Below are some records. Retype exactly the lines from the one containing "white 1x1 brick [356,403,413,460]" through the one containing "green 1x1 brick [339,217,399,307] -> none", both included, skipping every picture.
++++ Excerpted records
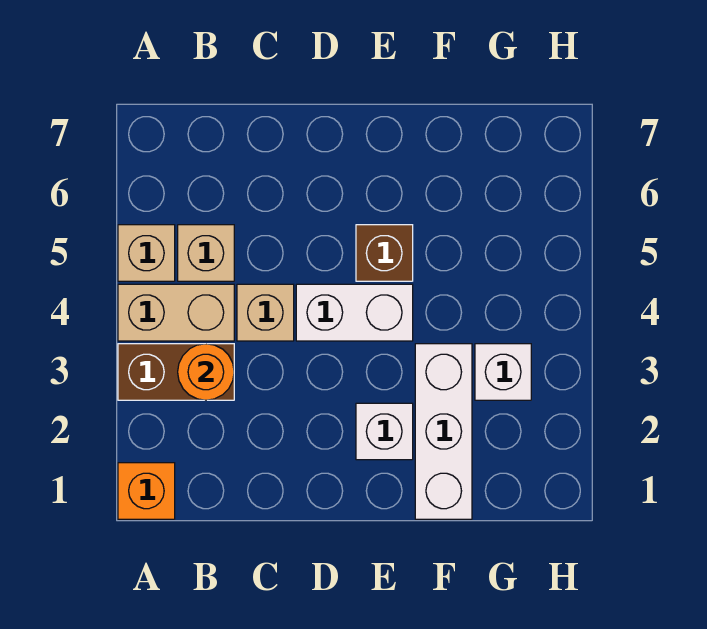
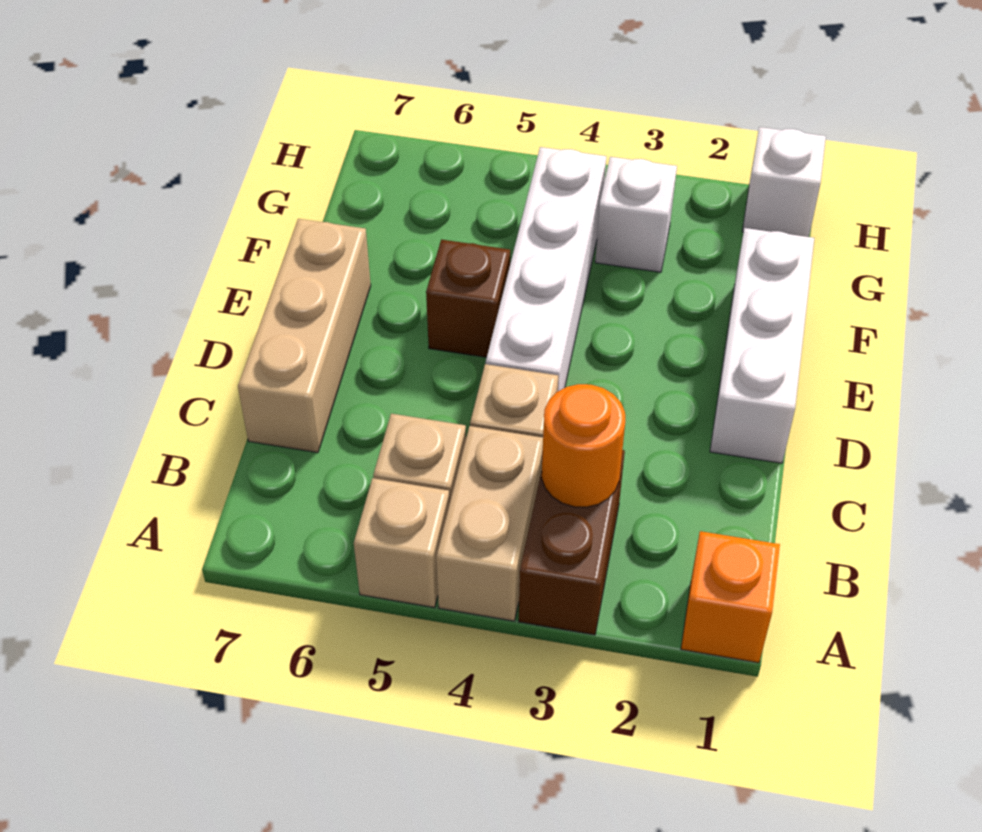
none -> tan 1x3 brick [238,219,371,453]
white 1x2 brick [296,284,413,341] -> white 1x4 brick [486,147,606,391]
white 1x1 brick [356,403,413,460] -> white 1x1 brick moved to [742,127,826,237]
white 1x3 brick [415,344,472,519] -> white 1x3 brick turned to [710,228,814,463]

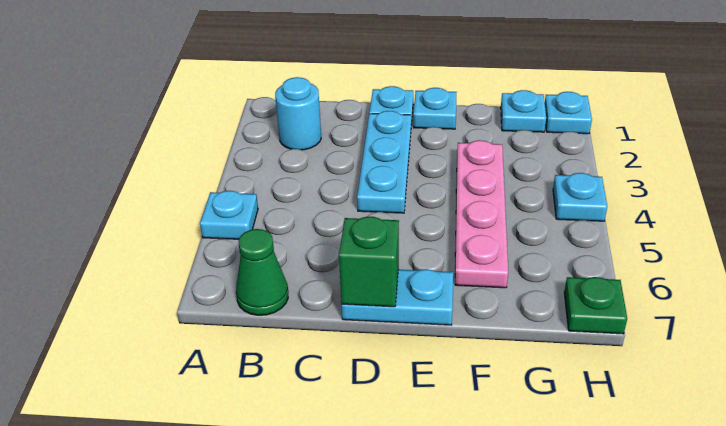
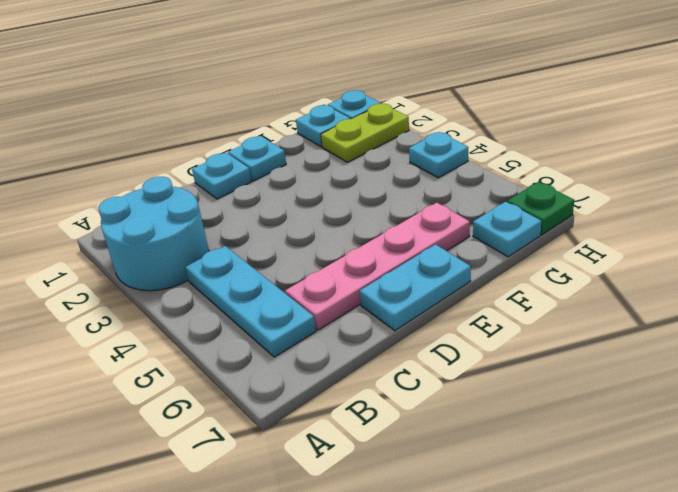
cyan 1x1 plate [200,191,258,239] -> cyan 1x1 plate moved to [473,202,541,257]
cyan 1x1 round brick [275,77,321,150] -> cyan 2x2 round brick [98,177,209,291]
green 1x1 cone [236,229,288,315] -> none
cyan 1x3 plate [357,111,411,213] -> cyan 1x3 plate moved to [185,246,316,357]
green 1x1 brick [339,217,399,307] -> none
pink 1x4 plate [455,140,508,288] -> pink 1x4 plate turned to [285,203,470,330]
none -> lime 1x2 plate [321,103,409,162]

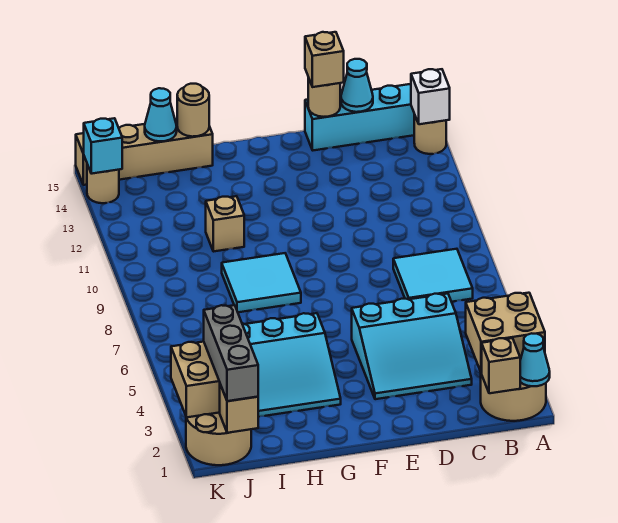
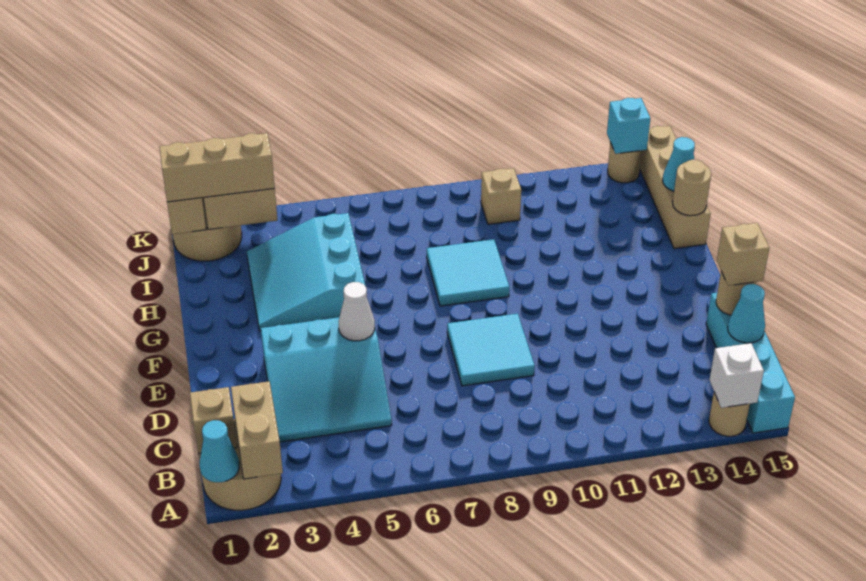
tan 2x2 brick [466,293,545,373] -> tan 1x2 brick [231,381,283,479]
cyan 2x2 tile [393,249,473,302] -> cyan 2x2 tile moved to [447,314,535,386]
cyan 3x3 slope [352,294,472,399] -> cyan 3x3 slope turned to [261,317,392,442]
none -> white 1x1 cone [339,282,375,341]
tan 1x1 brick [206,196,244,252] -> tan 1x1 brick moved to [481,168,521,224]
grey 1x3 brick [204,305,258,401] -> tan 1x3 brick [159,133,275,202]

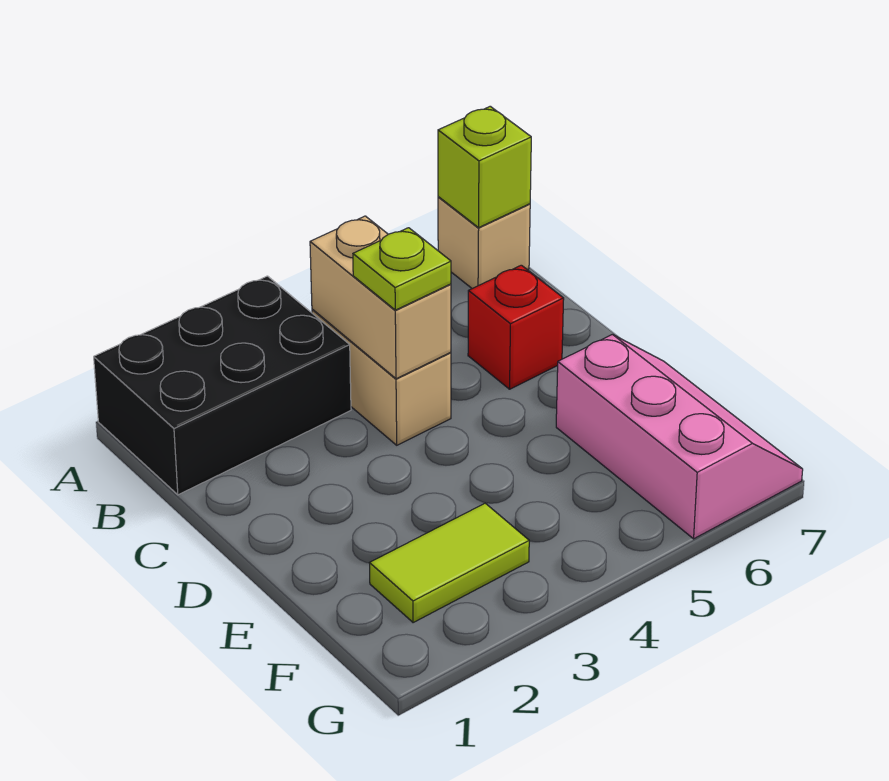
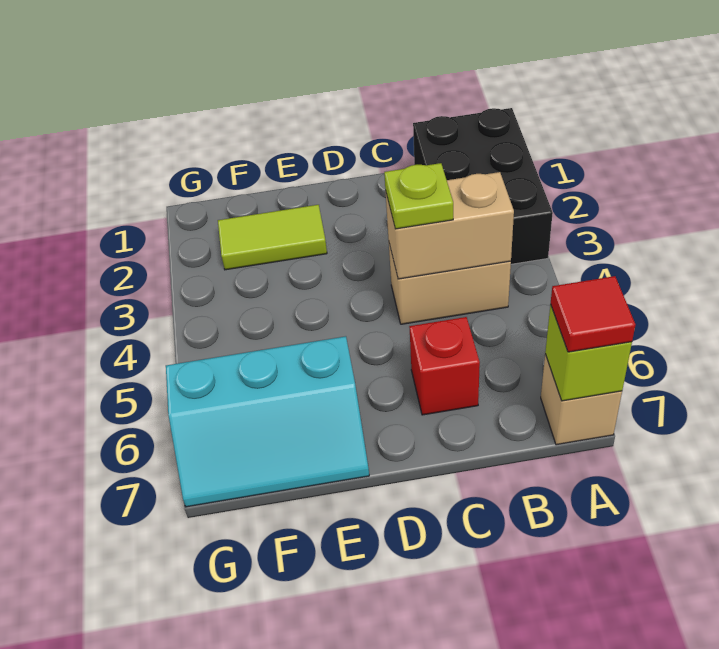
none -> red 1x1 tile [551,276,635,352]
pink 2x3 slope [556,334,803,539] -> cyan 2x3 slope [166,336,369,507]
lime 1x2 tile [370,503,529,623] -> lime 1x2 tile turned to [218,205,327,270]

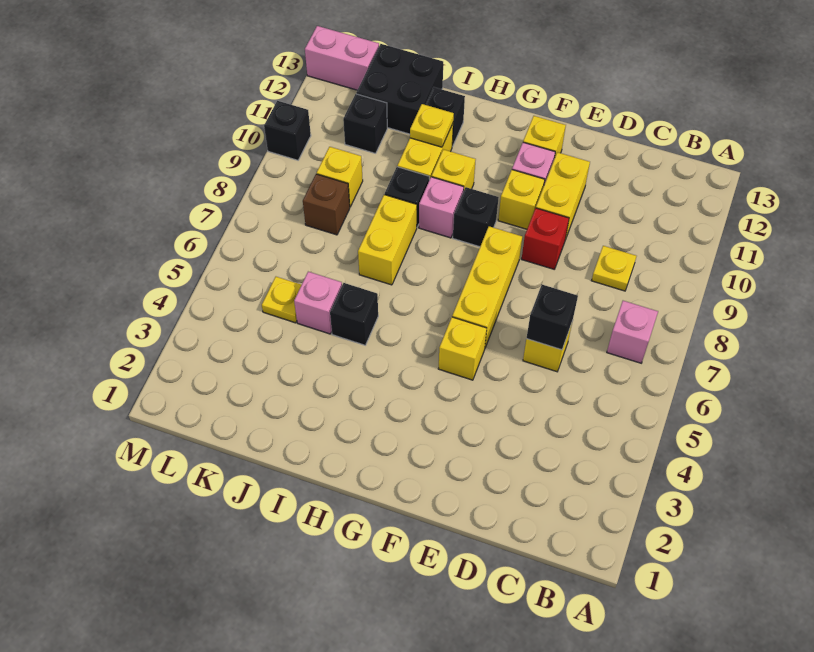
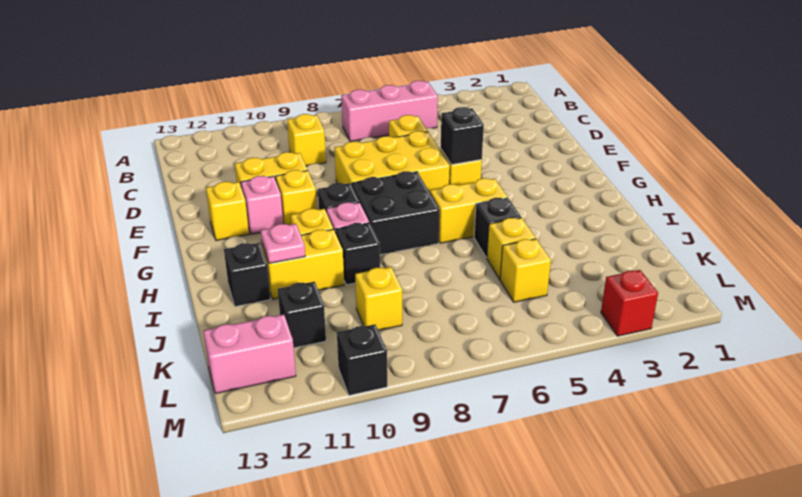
pink 1x1 brick [607,301,658,363] -> pink 1x3 brick [341,81,438,142]
yellow 1x1 plate [592,246,636,291] -> yellow 1x1 brick [287,114,326,166]
black 1x1 brick [526,285,578,350] -> black 1x1 brick moved to [441,107,484,165]
red 1x1 brick [522,208,569,269] -> red 1x1 brick moved to [601,270,658,336]
yellow 1x3 brick [452,226,522,347] -> yellow 2x3 brick [335,131,450,192]
yellow 1x2 brick [358,194,417,285] -> yellow 1x2 brick moved to [430,178,507,243]
yellow 1x1 plate [410,104,454,147] -> pink 1x1 plate [260,224,305,263]
pink 1x1 brick [294,272,342,334] -> yellow 1x1 brick [487,218,536,279]
black 2x2 brick [356,44,443,134] -> black 2x2 brick moved to [352,171,439,255]
yellow 1x1 plate [262,277,301,323] -> yellow 1x1 brick [500,239,551,302]
brown 1x1 brick [303,174,350,235] -> none
pink 1x2 brick [305,26,379,90] -> pink 1x2 brick turned to [203,314,296,394]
++++++++
** Your response **
white 1x1 brick [356,403,413,460] -> white 1x1 brick moved to [742,127,826,237]
white 1x3 brick [415,344,472,519] -> white 1x3 brick turned to [710,228,814,463]

cyan 1x1 plate [200,191,258,239] -> cyan 1x1 plate moved to [473,202,541,257]
cyan 1x1 round brick [275,77,321,150] -> cyan 2x2 round brick [98,177,209,291]
green 1x1 cone [236,229,288,315] -> none
cyan 1x3 plate [357,111,411,213] -> cyan 1x3 plate moved to [185,246,316,357]
green 1x1 brick [339,217,399,307] -> none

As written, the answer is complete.